- Task brief
Would you give the listing back word for word once its pictures are removed?

- Information provided
######

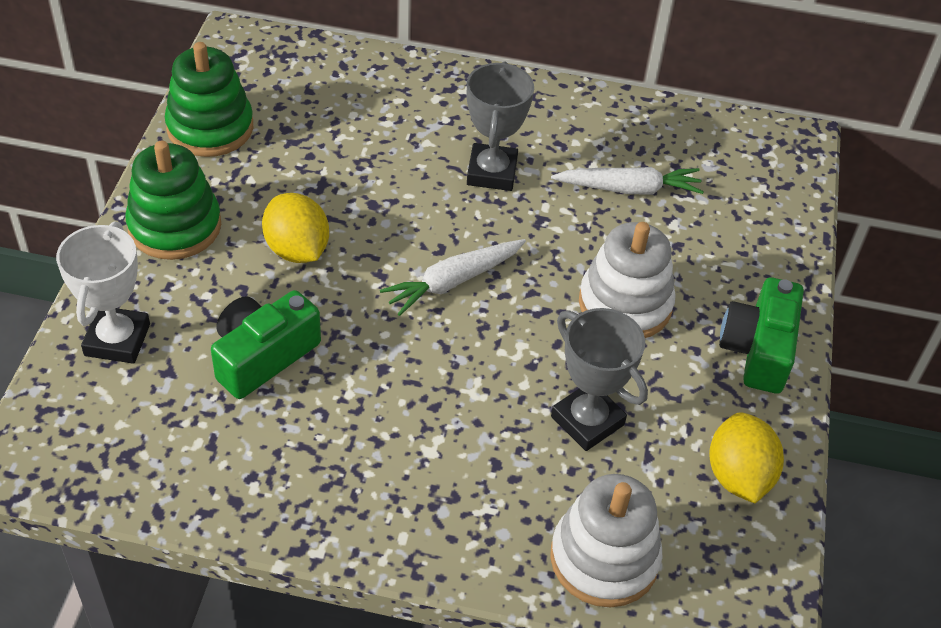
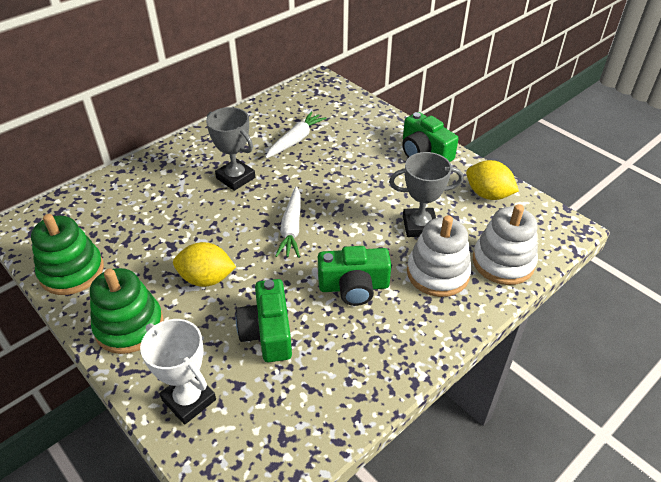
camera: 50 degrees left, 5 degrees down
(406, 403) = (354, 286): none -> green camera
(625, 304) = (362, 177): white stacking toy -> white stacking toy (438, 273)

######

- Answer
camera: 50 degrees left, 5 degrees down
(406, 403) = (354, 286): none -> green camera
(625, 304) = (362, 177): white stacking toy -> white stacking toy (438, 273)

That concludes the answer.